Input ▸
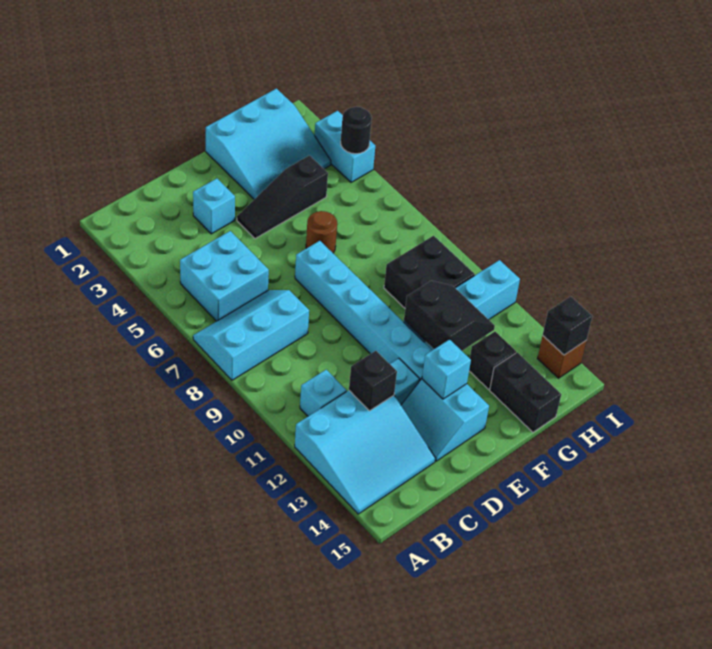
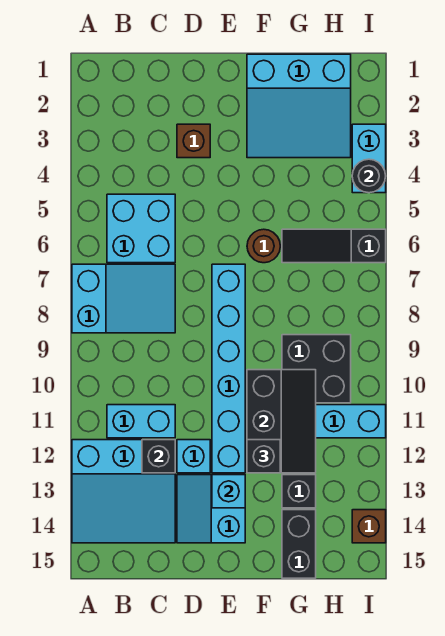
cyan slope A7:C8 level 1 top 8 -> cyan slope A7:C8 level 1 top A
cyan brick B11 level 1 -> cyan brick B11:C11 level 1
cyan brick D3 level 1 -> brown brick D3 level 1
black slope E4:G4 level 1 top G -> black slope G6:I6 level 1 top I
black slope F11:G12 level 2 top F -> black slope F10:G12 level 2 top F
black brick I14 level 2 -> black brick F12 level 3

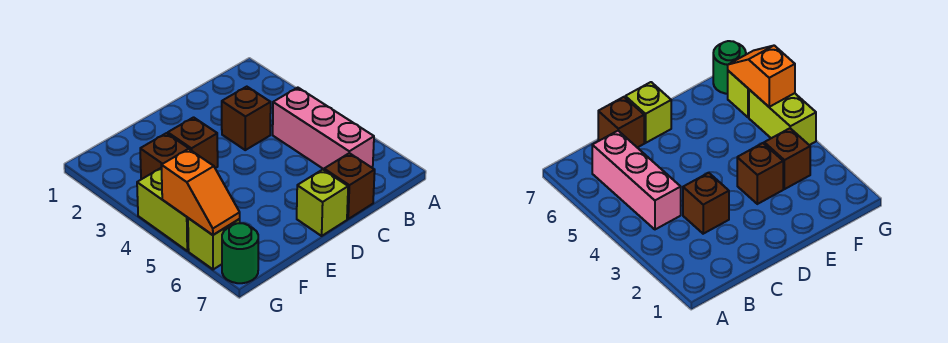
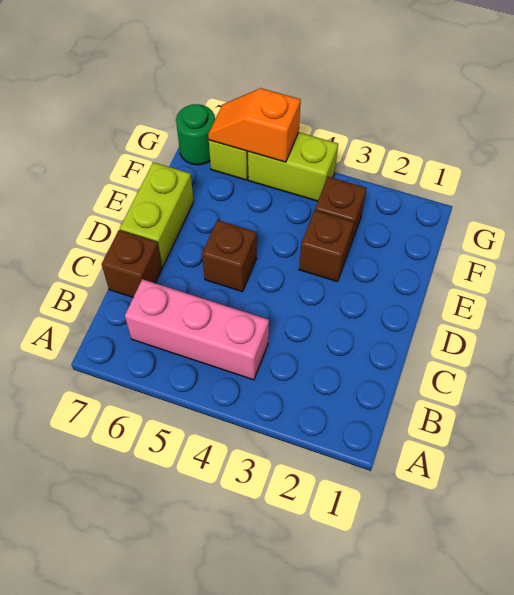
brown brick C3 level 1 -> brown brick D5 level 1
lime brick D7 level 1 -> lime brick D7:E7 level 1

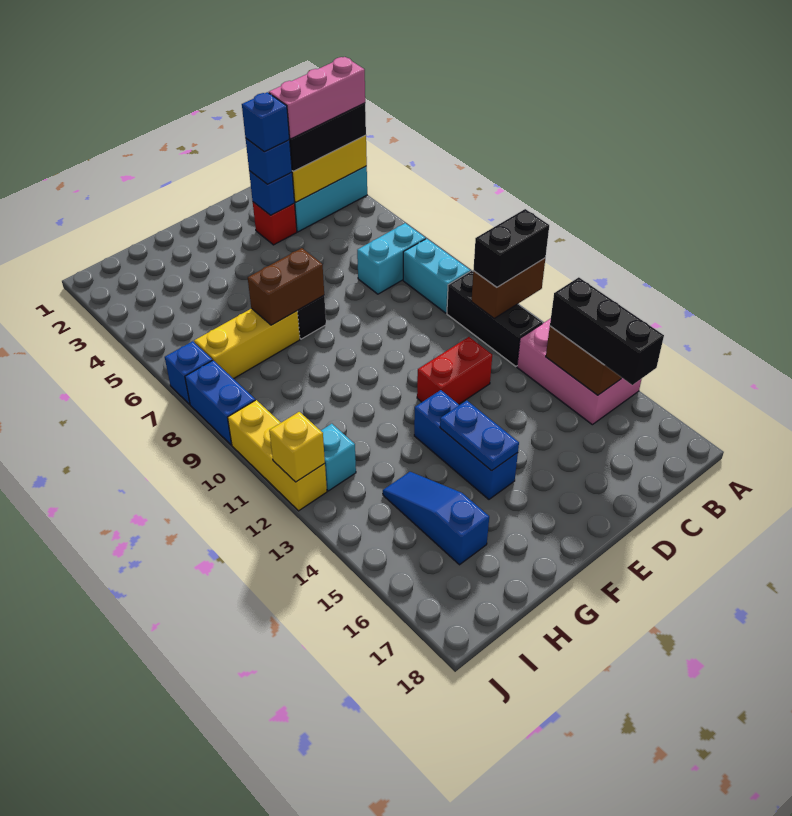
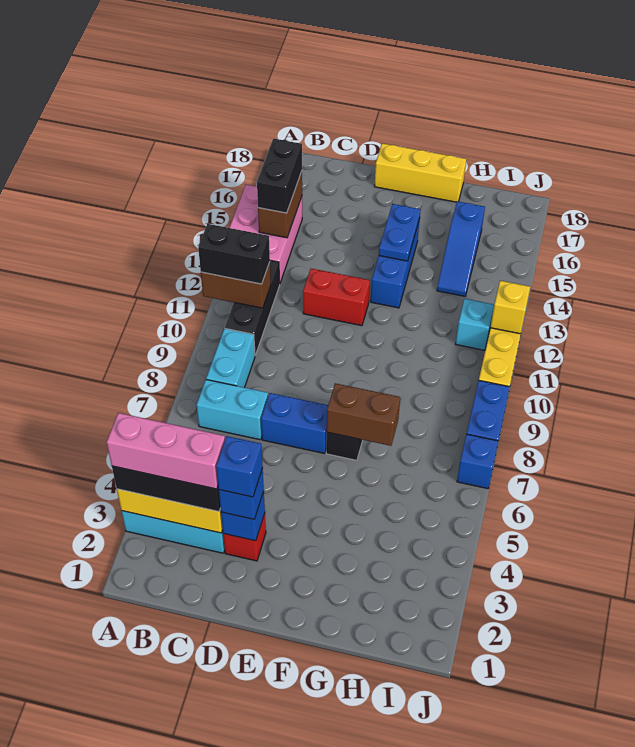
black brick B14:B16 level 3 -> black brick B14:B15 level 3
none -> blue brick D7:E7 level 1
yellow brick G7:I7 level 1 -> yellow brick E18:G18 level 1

==

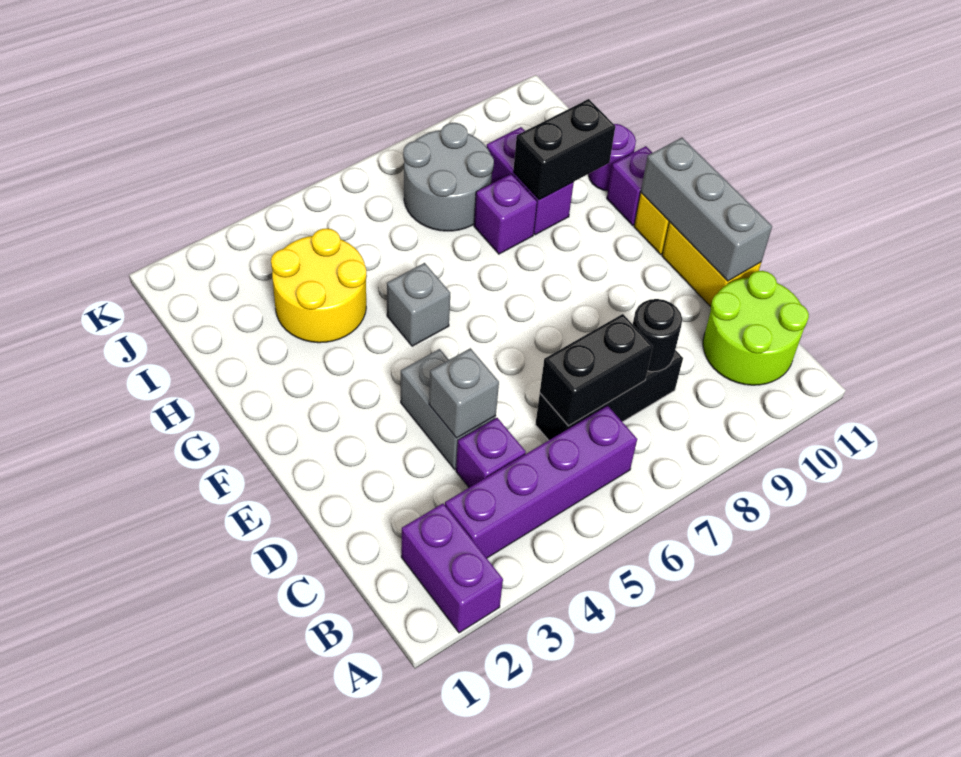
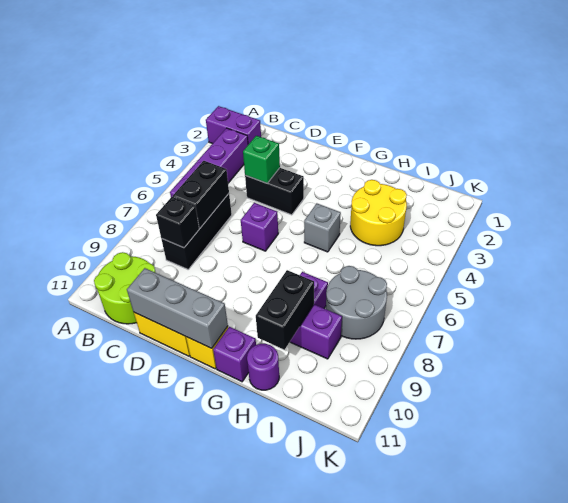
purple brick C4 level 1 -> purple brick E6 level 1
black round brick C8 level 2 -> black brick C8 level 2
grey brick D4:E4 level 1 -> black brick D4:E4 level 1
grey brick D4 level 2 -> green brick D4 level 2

Assigned task ▸ What lines in the listing contain "brown"? Copy them all.

Answer box ▸
cyan brick D3 level 1 -> brown brick D3 level 1
brown brick C3 level 1 -> brown brick D5 level 1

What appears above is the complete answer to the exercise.